* **Source information**
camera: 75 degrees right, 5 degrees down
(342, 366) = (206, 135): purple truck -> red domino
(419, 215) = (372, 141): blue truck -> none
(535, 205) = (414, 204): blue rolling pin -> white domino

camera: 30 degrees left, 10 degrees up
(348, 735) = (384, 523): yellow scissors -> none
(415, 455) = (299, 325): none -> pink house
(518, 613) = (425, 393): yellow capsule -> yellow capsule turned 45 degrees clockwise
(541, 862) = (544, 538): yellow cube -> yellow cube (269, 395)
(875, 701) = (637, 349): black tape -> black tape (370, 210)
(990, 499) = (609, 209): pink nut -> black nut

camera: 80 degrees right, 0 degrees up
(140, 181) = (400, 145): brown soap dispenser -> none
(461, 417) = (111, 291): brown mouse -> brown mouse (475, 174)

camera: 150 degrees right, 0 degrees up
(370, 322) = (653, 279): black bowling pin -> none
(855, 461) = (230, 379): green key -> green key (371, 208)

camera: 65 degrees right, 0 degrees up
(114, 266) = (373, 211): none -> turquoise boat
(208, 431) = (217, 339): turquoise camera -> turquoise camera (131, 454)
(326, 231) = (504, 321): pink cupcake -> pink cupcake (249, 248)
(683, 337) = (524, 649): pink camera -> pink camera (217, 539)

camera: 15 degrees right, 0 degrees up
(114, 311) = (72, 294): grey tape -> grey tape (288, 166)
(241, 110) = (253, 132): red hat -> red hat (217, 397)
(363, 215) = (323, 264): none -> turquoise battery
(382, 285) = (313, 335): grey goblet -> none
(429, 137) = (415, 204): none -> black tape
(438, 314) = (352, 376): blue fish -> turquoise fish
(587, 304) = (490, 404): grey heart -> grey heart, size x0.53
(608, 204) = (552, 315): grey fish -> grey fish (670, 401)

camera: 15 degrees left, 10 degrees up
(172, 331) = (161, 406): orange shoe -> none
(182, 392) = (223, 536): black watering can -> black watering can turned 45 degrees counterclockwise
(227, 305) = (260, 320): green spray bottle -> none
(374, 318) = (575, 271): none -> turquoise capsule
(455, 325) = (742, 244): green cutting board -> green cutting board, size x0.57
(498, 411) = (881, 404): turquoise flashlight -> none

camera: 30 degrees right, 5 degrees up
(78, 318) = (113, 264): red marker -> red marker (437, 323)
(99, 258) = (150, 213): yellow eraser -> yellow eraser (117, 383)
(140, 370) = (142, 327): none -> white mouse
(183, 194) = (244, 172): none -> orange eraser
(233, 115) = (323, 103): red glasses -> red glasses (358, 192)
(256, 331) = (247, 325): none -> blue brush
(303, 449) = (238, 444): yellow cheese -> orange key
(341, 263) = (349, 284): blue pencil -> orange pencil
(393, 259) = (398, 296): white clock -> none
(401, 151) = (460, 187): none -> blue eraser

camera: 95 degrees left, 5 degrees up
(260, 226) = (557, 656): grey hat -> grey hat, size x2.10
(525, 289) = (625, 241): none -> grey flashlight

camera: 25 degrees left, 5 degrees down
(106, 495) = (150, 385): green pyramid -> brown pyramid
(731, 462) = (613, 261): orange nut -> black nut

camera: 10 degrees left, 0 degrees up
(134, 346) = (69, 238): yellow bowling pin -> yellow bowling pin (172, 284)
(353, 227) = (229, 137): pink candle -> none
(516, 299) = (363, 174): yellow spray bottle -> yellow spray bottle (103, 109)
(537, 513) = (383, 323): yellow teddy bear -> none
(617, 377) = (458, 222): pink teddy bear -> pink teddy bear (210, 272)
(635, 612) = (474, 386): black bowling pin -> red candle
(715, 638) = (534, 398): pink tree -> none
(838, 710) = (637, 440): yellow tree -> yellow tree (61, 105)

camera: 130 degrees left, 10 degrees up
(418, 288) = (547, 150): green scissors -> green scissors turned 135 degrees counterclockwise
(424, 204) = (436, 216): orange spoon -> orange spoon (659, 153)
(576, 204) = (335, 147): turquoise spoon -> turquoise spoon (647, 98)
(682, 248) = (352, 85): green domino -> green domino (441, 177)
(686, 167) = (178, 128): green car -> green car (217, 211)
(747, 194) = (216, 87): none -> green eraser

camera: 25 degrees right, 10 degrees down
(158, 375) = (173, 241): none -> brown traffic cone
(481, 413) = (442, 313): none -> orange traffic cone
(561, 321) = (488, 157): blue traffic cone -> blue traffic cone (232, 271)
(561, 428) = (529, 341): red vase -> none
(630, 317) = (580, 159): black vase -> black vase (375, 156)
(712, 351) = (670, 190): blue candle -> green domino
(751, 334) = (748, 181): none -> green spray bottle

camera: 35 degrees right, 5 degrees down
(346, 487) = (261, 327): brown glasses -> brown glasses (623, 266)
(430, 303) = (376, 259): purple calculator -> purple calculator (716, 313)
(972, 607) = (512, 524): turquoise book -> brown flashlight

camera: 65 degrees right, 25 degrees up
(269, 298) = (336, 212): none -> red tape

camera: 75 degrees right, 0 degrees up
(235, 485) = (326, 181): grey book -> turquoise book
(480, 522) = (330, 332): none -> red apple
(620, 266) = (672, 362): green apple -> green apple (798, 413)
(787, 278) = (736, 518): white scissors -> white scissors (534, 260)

* **Work required**
Reproduce the lines above, beginning at the line with "(424, 204) = (436, 216): orange" and stopping after the line with "(481, 413) = (442, 313): none", exactly as they are.

* **Response box**
(424, 204) = (436, 216): orange spoon -> orange spoon (659, 153)
(576, 204) = (335, 147): turquoise spoon -> turquoise spoon (647, 98)
(682, 248) = (352, 85): green domino -> green domino (441, 177)
(686, 167) = (178, 128): green car -> green car (217, 211)
(747, 194) = (216, 87): none -> green eraser

camera: 25 degrees right, 10 degrees down
(158, 375) = (173, 241): none -> brown traffic cone
(481, 413) = (442, 313): none -> orange traffic cone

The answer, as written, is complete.